* Exercise description
Beneath this line is the data. Output exactly the lines from the line with "(658, 166) = (641, 198): turquoise" to the line with "(270, 431) = (533, 156): black domino -> none", both ends included, and nothing more.

(Data excerpts)
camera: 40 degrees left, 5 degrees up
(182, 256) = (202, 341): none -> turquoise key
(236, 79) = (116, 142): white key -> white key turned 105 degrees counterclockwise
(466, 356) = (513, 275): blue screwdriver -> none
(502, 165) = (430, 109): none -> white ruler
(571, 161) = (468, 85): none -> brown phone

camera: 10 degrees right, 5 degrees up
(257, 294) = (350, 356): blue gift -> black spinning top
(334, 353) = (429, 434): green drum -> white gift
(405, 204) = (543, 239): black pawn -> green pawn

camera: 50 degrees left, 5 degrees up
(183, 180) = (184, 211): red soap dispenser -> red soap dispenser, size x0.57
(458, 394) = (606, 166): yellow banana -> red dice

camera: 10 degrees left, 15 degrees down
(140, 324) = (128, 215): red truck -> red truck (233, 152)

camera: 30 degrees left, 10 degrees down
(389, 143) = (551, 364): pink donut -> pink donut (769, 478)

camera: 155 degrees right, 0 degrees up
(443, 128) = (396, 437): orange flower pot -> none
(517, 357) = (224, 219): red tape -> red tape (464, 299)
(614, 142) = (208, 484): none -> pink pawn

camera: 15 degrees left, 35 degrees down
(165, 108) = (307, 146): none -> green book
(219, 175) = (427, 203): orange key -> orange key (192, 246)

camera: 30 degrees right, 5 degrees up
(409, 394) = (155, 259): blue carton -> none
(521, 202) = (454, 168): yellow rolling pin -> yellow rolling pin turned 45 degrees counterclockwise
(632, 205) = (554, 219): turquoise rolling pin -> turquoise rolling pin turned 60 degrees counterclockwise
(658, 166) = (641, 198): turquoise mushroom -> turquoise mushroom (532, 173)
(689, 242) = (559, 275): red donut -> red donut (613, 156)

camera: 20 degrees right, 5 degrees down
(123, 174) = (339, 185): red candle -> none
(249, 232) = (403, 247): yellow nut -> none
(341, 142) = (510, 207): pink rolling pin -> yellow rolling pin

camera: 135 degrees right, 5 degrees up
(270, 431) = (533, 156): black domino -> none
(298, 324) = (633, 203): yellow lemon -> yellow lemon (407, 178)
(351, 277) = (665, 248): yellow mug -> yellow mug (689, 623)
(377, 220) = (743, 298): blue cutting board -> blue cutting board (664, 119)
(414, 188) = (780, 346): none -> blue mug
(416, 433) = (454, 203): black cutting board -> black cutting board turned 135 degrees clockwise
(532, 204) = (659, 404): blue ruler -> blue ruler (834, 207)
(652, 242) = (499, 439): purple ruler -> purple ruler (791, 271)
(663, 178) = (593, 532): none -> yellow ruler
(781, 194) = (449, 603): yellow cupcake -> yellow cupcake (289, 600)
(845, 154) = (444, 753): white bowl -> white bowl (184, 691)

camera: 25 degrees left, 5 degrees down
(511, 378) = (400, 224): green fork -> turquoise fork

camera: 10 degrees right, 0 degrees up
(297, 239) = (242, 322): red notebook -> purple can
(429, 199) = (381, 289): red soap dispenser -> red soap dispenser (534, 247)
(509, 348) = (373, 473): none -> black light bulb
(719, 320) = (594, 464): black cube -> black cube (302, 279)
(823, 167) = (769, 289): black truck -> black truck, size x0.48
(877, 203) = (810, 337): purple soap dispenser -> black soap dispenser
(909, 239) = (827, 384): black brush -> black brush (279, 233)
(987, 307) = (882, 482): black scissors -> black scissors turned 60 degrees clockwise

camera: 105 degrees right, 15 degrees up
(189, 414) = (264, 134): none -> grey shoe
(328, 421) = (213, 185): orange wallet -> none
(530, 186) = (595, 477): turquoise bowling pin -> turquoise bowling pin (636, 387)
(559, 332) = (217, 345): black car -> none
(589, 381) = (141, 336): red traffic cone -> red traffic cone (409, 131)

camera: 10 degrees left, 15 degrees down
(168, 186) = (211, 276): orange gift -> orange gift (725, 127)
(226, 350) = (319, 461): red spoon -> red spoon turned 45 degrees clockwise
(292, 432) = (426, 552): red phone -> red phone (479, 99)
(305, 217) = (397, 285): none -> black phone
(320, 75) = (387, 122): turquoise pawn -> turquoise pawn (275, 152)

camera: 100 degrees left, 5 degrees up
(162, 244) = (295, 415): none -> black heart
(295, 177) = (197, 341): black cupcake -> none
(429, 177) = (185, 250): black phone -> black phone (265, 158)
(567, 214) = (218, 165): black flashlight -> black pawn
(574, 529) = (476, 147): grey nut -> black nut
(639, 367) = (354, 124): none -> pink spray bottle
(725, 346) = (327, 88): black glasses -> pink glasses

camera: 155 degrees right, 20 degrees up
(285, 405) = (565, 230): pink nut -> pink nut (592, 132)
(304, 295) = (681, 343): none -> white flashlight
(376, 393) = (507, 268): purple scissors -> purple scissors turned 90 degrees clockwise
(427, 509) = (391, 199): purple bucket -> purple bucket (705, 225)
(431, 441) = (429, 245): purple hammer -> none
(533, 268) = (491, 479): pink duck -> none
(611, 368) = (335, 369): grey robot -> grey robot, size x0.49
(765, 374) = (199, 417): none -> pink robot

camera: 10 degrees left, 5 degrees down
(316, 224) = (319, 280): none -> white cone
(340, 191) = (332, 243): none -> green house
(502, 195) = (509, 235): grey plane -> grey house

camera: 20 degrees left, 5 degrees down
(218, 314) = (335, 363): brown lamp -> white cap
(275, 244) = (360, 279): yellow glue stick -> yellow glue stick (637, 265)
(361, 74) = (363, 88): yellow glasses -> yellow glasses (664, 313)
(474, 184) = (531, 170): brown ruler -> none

* Result of the task
(658, 166) = (641, 198): turquoise mushroom -> turquoise mushroom (532, 173)
(689, 242) = (559, 275): red donut -> red donut (613, 156)

camera: 20 degrees right, 5 degrees down
(123, 174) = (339, 185): red candle -> none
(249, 232) = (403, 247): yellow nut -> none
(341, 142) = (510, 207): pink rolling pin -> yellow rolling pin

camera: 135 degrees right, 5 degrees up
(270, 431) = (533, 156): black domino -> none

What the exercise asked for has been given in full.